### What is required
Scan the material for "padlock". Copy every line it appears in.

### Information shown
□ □ □ □ □ □ □

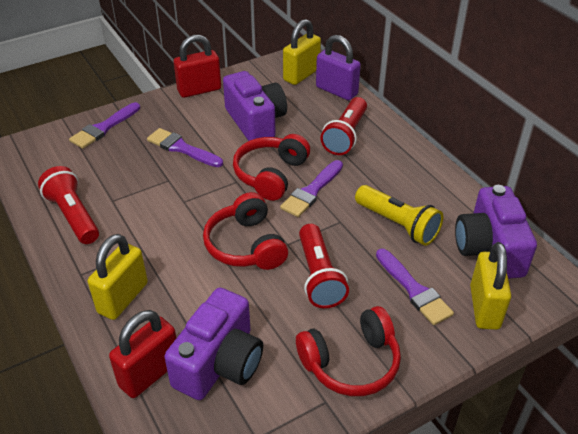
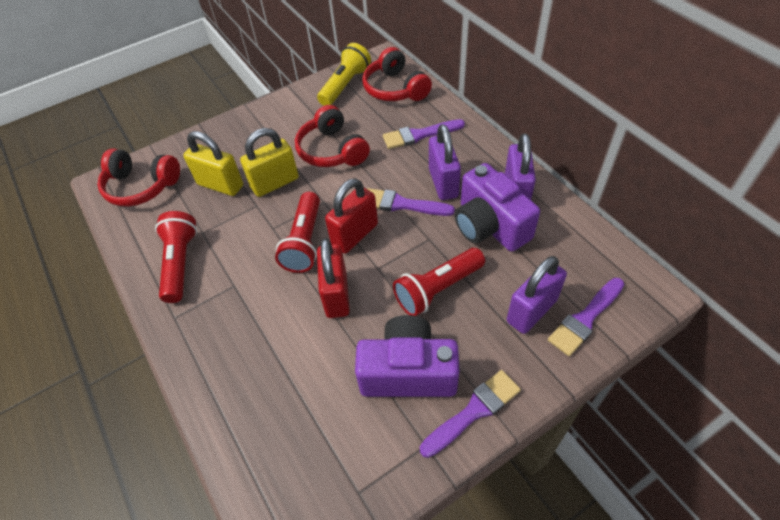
purple camera: 3 -> 2
purple padlock: 1 -> 3
yellow padlock: 3 -> 2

□ □ □ □ □ □ □

### Output of the exercise
purple padlock: 1 -> 3
yellow padlock: 3 -> 2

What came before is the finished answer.